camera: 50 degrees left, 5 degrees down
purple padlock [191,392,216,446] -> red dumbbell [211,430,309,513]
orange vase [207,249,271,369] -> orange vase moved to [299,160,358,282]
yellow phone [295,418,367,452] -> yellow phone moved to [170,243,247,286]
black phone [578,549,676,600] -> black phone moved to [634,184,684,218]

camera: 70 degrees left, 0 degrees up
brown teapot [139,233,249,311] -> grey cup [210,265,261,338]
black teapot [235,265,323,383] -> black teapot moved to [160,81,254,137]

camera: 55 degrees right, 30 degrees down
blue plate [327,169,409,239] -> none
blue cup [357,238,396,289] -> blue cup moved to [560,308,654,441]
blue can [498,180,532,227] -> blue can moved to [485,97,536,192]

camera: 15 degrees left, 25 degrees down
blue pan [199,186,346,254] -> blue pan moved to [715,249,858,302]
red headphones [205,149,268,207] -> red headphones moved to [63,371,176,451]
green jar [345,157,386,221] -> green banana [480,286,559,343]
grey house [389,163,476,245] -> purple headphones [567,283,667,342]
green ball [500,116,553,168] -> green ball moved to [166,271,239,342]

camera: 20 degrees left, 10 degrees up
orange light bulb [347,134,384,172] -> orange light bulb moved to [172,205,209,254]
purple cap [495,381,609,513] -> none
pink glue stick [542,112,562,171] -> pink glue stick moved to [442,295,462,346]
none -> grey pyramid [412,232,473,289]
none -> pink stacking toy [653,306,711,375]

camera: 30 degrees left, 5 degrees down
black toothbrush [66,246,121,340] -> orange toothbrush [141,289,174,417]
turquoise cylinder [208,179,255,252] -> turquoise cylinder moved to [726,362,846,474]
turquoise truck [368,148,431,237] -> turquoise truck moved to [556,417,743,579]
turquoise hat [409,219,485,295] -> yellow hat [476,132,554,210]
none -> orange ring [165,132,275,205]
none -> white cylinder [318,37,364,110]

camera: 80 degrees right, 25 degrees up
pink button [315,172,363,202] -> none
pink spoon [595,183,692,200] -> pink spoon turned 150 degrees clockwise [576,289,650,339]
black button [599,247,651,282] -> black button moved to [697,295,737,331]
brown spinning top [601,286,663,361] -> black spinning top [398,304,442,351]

______

## Task prompt
What you return must be an exact retyping of the lines above starting at the line with "brown teapot [139,233,249,311]" and ending at the line with "camera: 20 degrees left, 10 degrees up", and nothing besides.

## Task result
brown teapot [139,233,249,311] -> grey cup [210,265,261,338]
black teapot [235,265,323,383] -> black teapot moved to [160,81,254,137]

camera: 55 degrees right, 30 degrees down
blue plate [327,169,409,239] -> none
blue cup [357,238,396,289] -> blue cup moved to [560,308,654,441]
blue can [498,180,532,227] -> blue can moved to [485,97,536,192]

camera: 15 degrees left, 25 degrees down
blue pan [199,186,346,254] -> blue pan moved to [715,249,858,302]
red headphones [205,149,268,207] -> red headphones moved to [63,371,176,451]
green jar [345,157,386,221] -> green banana [480,286,559,343]
grey house [389,163,476,245] -> purple headphones [567,283,667,342]
green ball [500,116,553,168] -> green ball moved to [166,271,239,342]

camera: 20 degrees left, 10 degrees up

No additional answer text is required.